- [YOUR TASK] For each line below that contains the word "button", return that line.
• • • • • • •
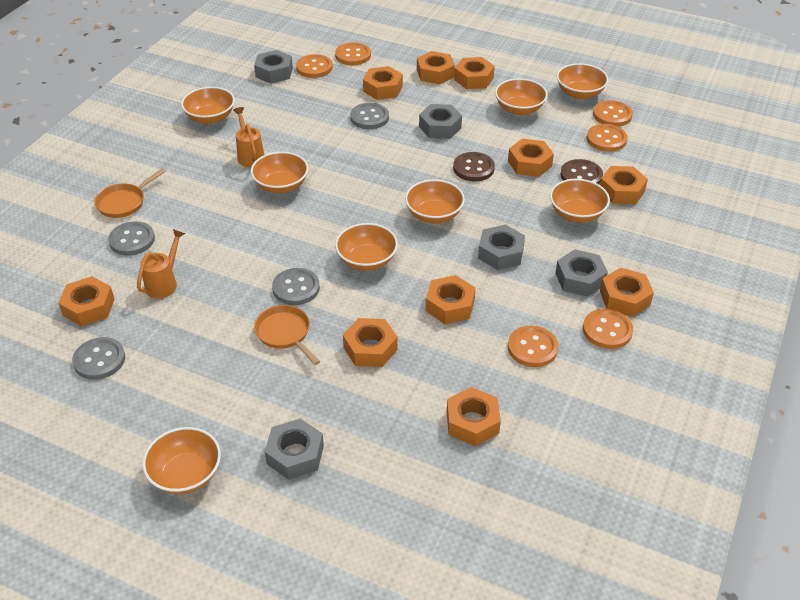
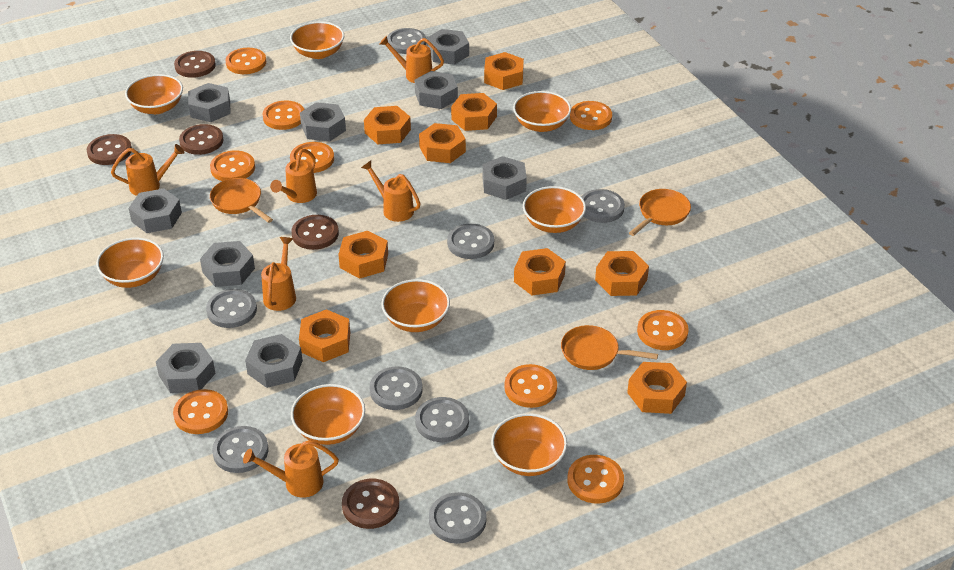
brown button: 2 -> 5
grey button: 4 -> 8
grey nut: 5 -> 9
orange button: 6 -> 9
orange nut: 10 -> 9
orange pan: 2 -> 3
orange watering can: 2 -> 6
• • • • • • •
- [RESULT]
brown button: 2 -> 5
grey button: 4 -> 8
orange button: 6 -> 9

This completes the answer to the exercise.